▶ _Available data_

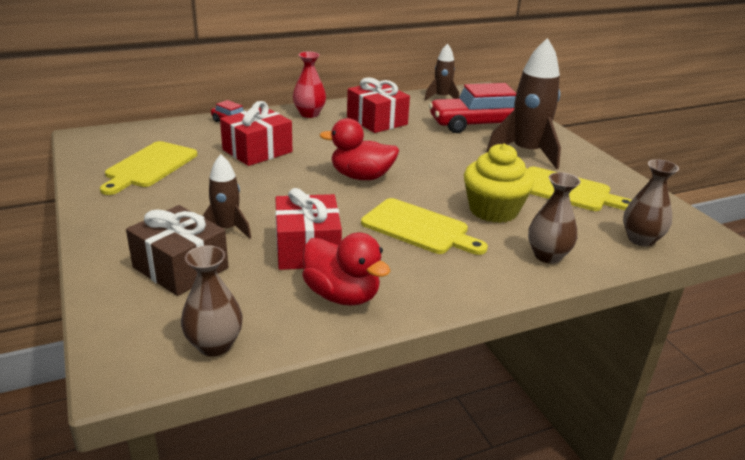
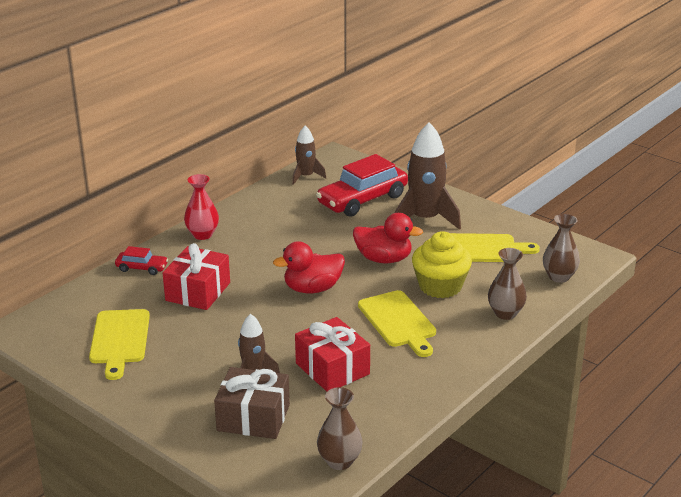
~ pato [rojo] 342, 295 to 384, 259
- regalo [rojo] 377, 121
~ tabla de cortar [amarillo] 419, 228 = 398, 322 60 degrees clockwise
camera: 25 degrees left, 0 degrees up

▶ _Problem statement_
Lines with the word "rojo" in them are the answer; report each one from the data.

▶ _Task result_
~ pato [rojo] 342, 295 to 384, 259
- regalo [rojo] 377, 121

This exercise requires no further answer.